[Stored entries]
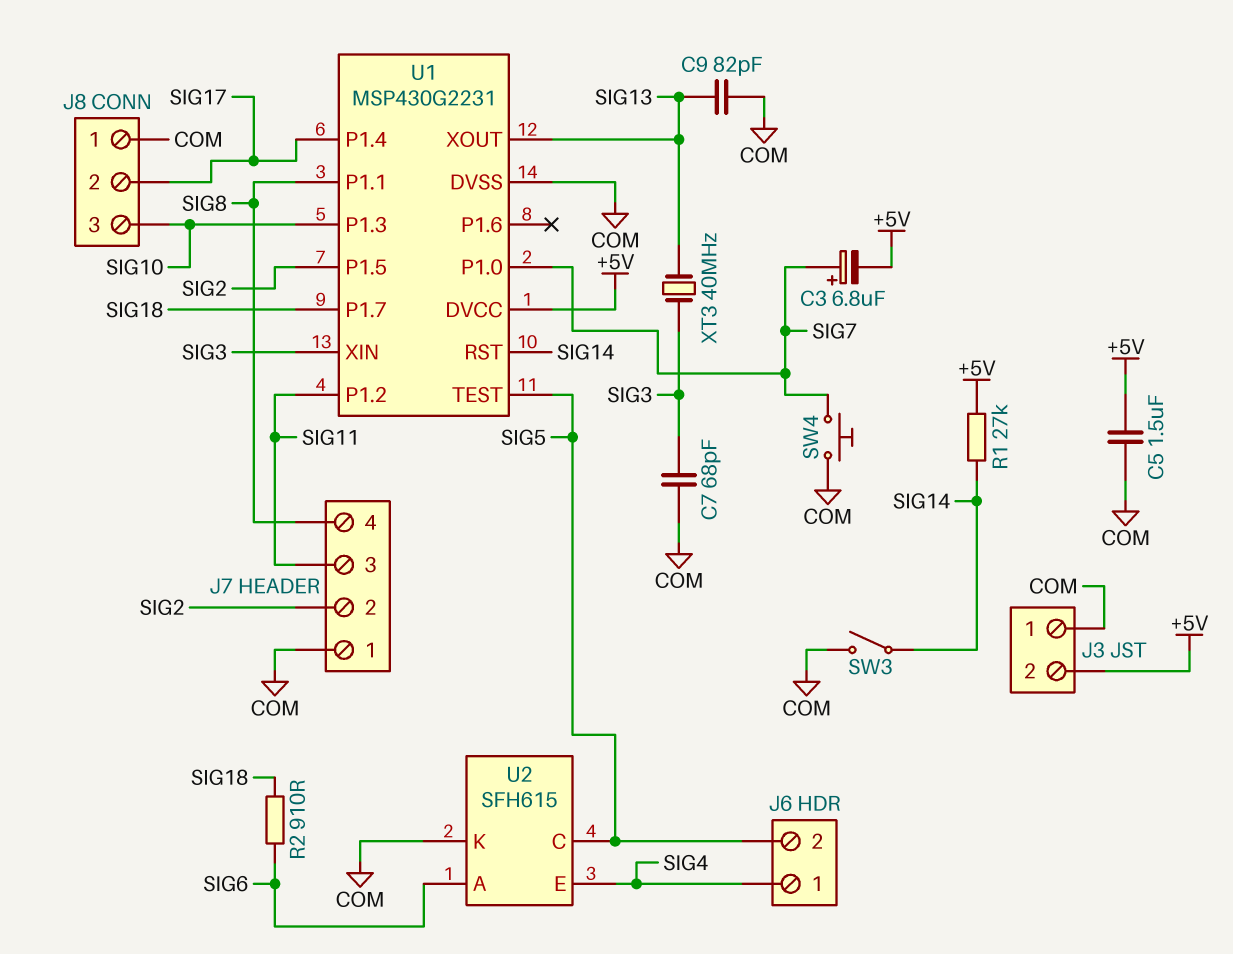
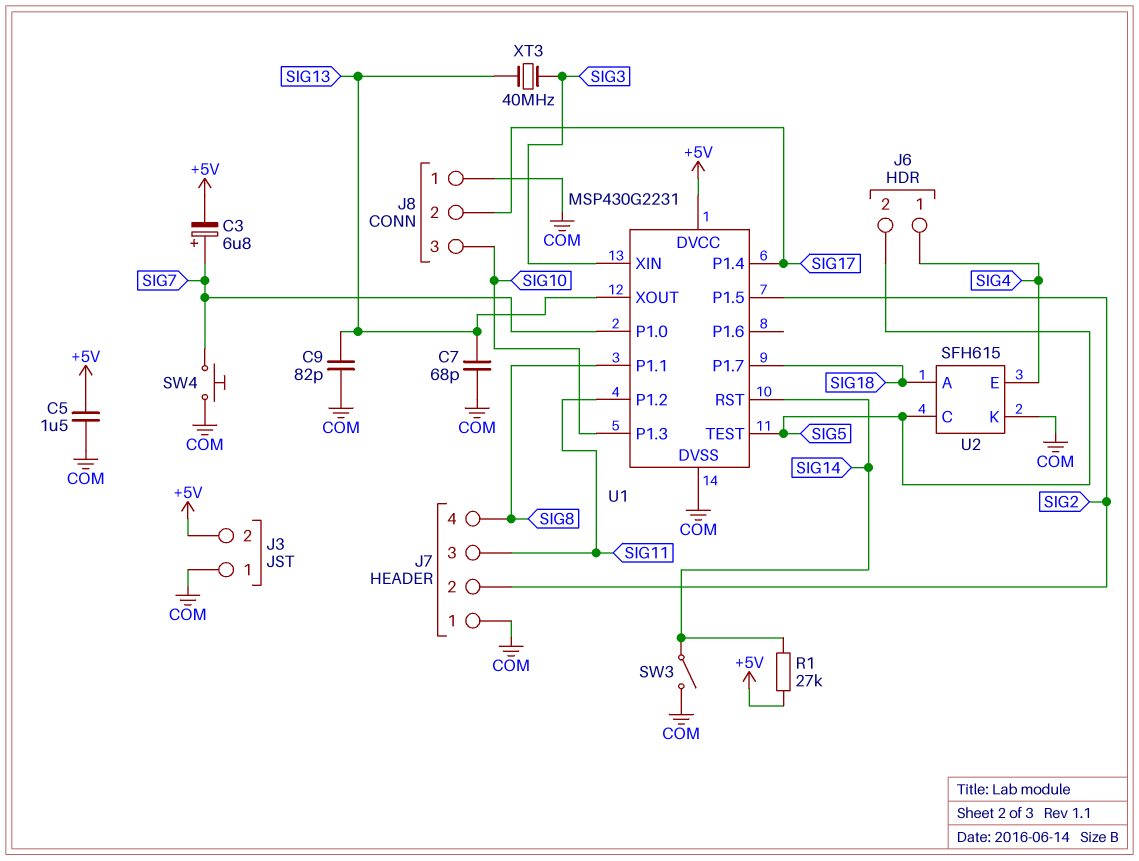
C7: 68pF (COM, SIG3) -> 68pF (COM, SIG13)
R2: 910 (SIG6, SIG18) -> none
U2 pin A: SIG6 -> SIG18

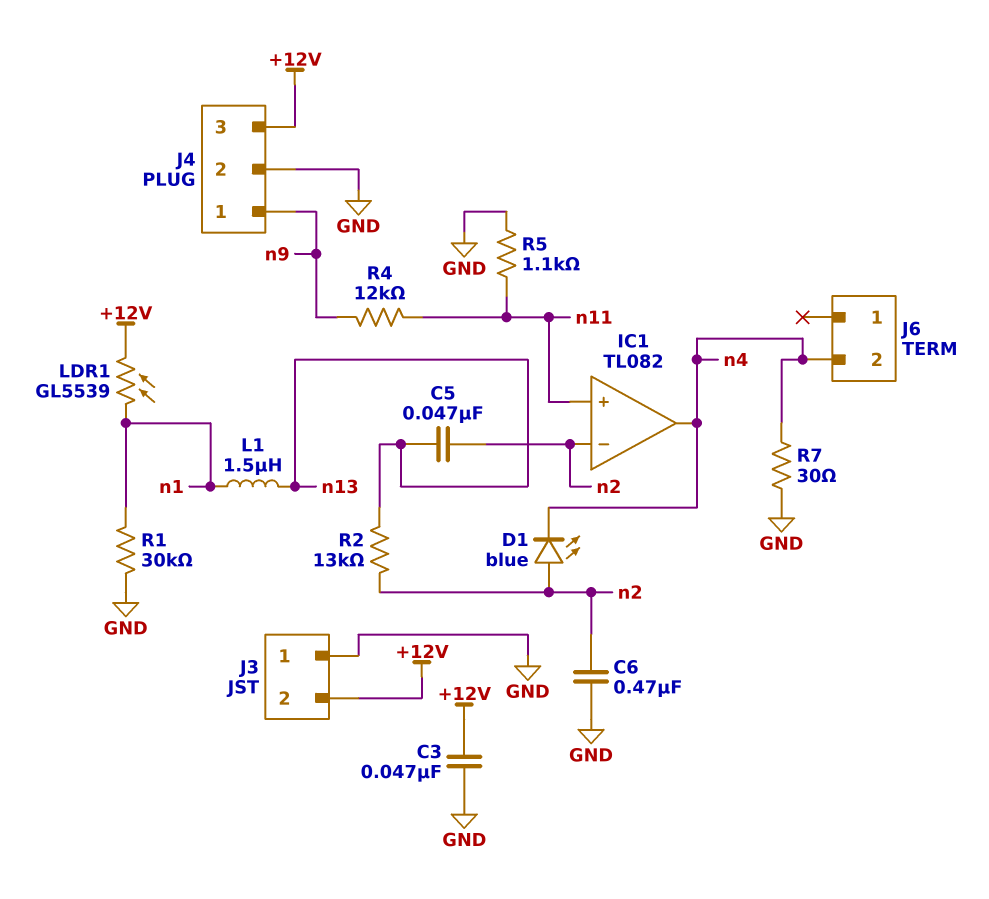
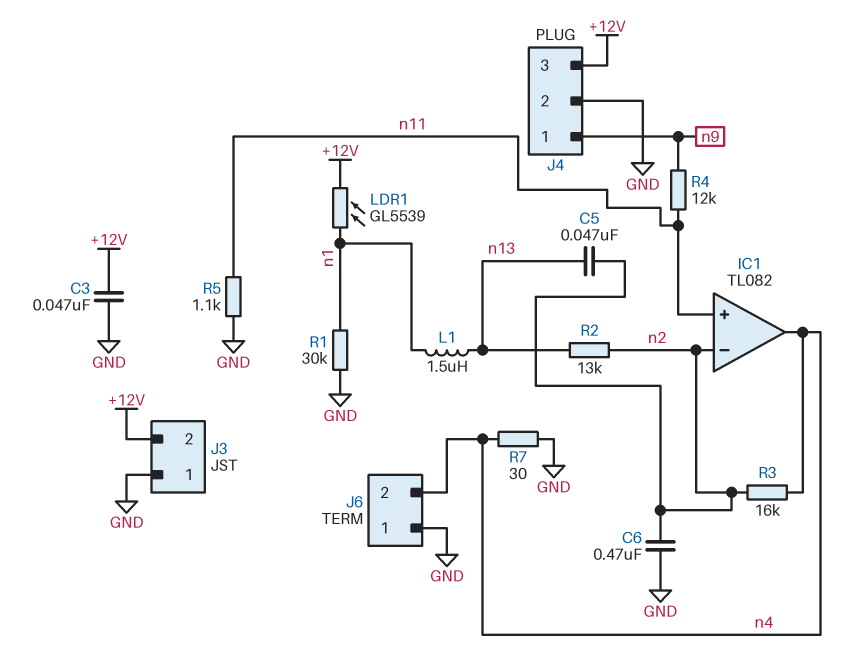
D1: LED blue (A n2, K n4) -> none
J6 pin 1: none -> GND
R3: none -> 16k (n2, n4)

== THE PROBLEM ==
Within the data above, pick out all lines holding the word "none".

== THE COMPLETED TASK ==
R2: 910 (SIG6, SIG18) -> none
D1: LED blue (A n2, K n4) -> none
J6 pin 1: none -> GND
R3: none -> 16k (n2, n4)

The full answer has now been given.